Exercise instructions:
Copy each line below in which the string "AUDIO" occurs.

[Version difference data]
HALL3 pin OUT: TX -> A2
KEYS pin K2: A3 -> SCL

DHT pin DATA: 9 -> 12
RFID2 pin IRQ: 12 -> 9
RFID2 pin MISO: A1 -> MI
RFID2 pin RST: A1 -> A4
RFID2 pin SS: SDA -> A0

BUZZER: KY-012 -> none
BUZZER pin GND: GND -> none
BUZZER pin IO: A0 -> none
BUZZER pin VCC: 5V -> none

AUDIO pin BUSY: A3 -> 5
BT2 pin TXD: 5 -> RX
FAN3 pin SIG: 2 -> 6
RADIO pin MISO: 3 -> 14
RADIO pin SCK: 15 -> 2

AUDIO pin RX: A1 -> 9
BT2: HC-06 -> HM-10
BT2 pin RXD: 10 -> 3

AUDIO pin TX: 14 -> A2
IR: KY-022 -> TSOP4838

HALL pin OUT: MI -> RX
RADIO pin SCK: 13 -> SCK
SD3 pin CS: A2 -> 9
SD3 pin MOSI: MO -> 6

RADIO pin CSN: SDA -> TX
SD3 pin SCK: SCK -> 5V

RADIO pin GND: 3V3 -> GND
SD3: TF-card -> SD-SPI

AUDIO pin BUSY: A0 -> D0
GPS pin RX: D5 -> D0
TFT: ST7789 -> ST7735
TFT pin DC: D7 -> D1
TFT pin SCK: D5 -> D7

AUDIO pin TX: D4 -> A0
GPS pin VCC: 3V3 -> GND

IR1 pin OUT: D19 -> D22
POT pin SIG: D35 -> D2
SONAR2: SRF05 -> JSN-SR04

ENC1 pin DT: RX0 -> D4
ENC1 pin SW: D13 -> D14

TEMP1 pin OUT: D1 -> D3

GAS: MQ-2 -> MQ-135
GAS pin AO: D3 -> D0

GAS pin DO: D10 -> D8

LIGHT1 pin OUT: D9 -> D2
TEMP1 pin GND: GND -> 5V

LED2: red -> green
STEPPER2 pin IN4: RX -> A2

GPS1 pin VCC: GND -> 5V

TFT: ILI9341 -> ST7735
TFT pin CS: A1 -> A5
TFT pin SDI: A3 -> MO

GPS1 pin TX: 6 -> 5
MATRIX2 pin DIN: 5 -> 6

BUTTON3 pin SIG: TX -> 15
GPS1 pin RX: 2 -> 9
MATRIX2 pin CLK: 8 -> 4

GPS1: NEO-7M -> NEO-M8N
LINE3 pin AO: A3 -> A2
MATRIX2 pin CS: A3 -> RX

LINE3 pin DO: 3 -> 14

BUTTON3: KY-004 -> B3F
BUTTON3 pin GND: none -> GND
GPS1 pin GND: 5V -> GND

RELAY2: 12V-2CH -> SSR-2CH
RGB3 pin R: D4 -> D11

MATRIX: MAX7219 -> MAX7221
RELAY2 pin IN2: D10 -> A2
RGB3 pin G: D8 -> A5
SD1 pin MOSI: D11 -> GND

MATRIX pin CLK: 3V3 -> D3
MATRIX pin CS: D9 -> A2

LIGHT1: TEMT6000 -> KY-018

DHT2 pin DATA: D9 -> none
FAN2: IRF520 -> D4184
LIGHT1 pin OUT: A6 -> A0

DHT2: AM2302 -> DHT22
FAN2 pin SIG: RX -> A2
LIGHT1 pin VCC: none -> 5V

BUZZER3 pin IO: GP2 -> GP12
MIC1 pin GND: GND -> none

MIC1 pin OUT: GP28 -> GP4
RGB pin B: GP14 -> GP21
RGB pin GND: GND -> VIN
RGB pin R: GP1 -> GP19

Result:
AUDIO pin BUSY: A3 -> 5
AUDIO pin RX: A1 -> 9
AUDIO pin TX: 14 -> A2
AUDIO pin BUSY: A0 -> D0
AUDIO pin TX: D4 -> A0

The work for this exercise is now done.